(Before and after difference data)
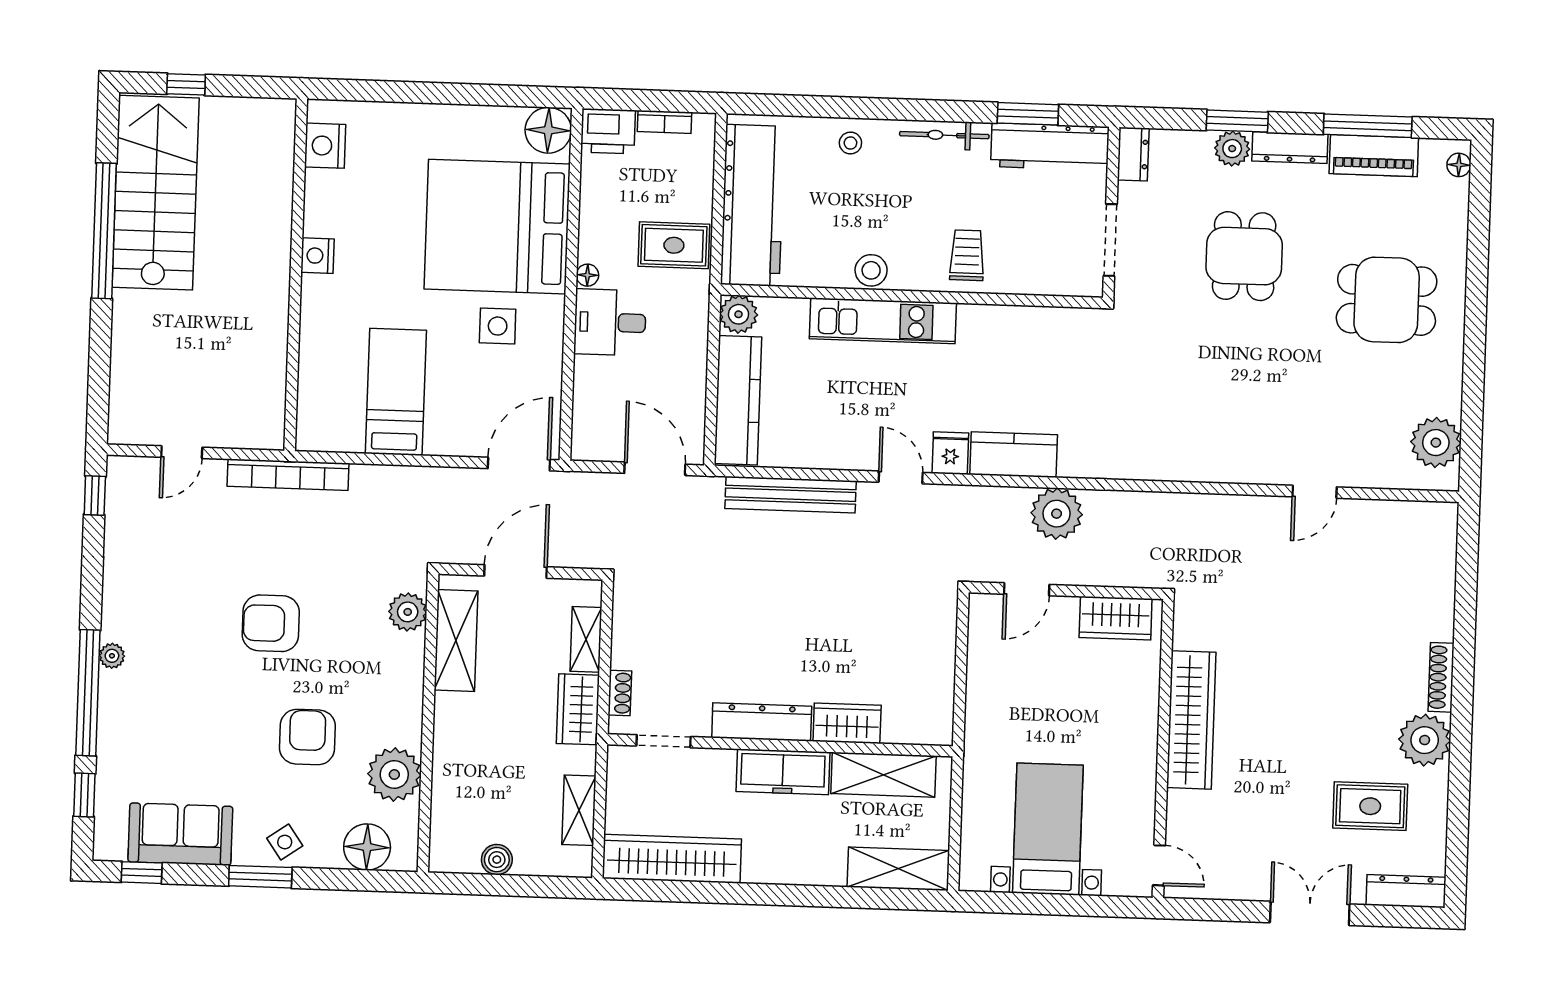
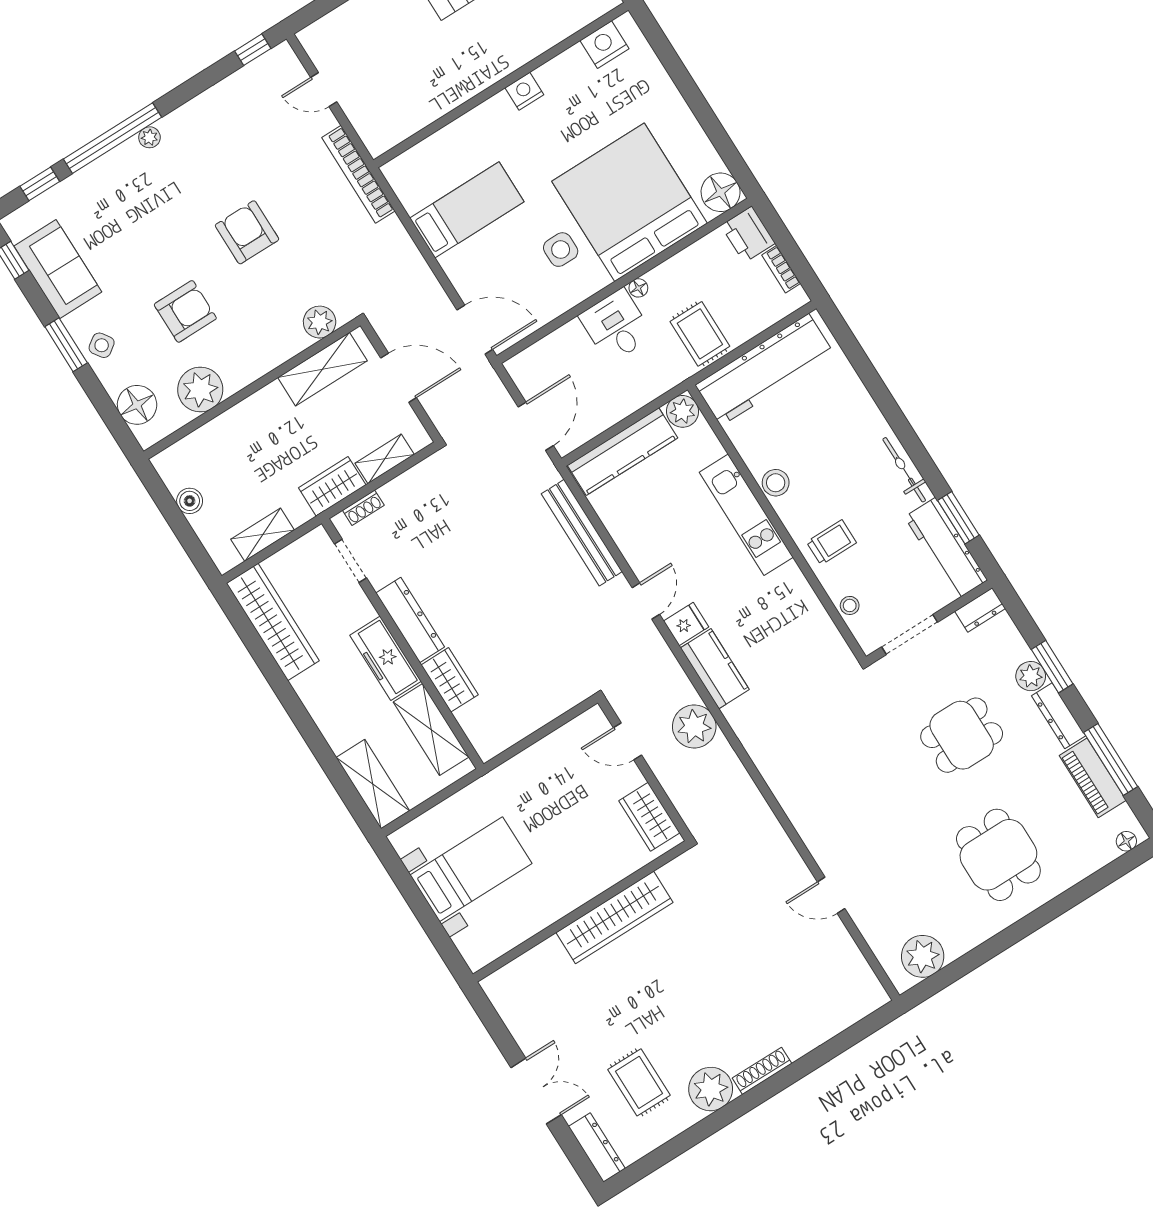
stool: (850, 143) -> (850, 605), moved
door: (1159, 865) -> (498, 964), removed

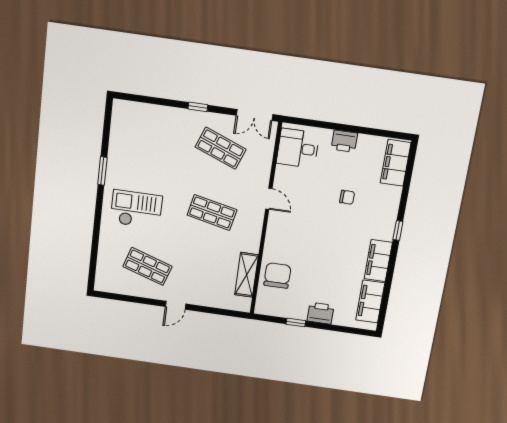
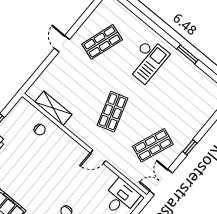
shop shelf: (212, 212) -> (112, 112), turned -30
chair: (277, 275) -> (40, 130), width x0.54, depth x0.54

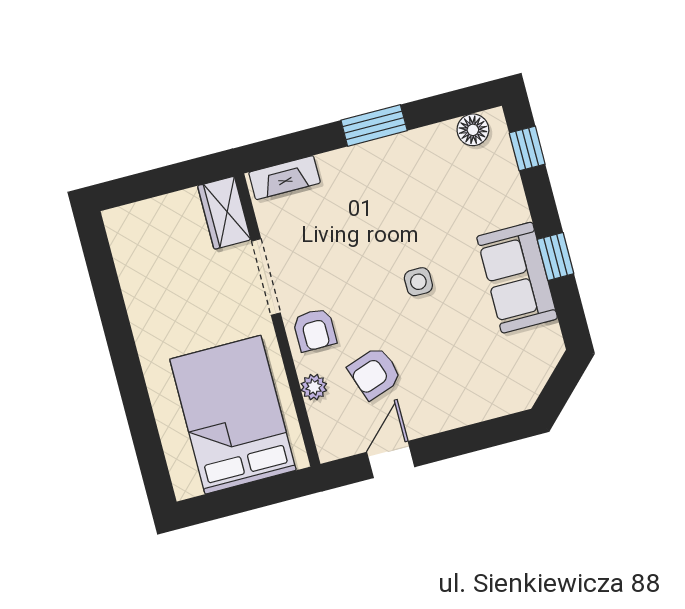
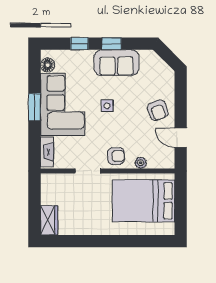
window: (527, 148) -> (79, 44), moved
corner sofa: (396, 185) -> (63, 104), added
wardrobe: (224, 213) -> (49, 220), moved, turned -90
doorway: (266, 277) -> (88, 171), width x0.73
armchair: (375, 373) -> (158, 110), moved

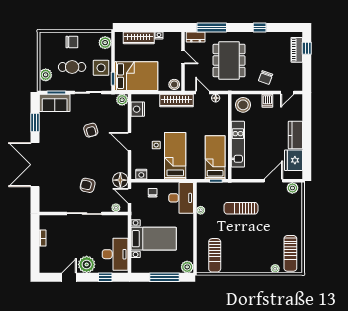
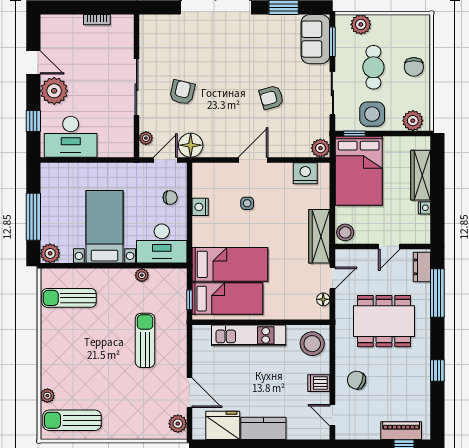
bed: (175, 156) -> (230, 264), moved
nightstand: (141, 174) -> (200, 207), moved
bed with nightstands: (154, 239) -> (104, 227), moved, turned 180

** What you need to do **
From the line with "wardrobe: (224, 213)" down to the last line of the records above, restate each line verbatim, passing over any picture.

** Answer box **
wardrobe: (224, 213) -> (49, 220), moved, turned -90
doorway: (266, 277) -> (88, 171), width x0.73
armchair: (375, 373) -> (158, 110), moved

bed: (175, 156) -> (230, 264), moved
nightstand: (141, 174) -> (200, 207), moved
bed with nightstands: (154, 239) -> (104, 227), moved, turned 180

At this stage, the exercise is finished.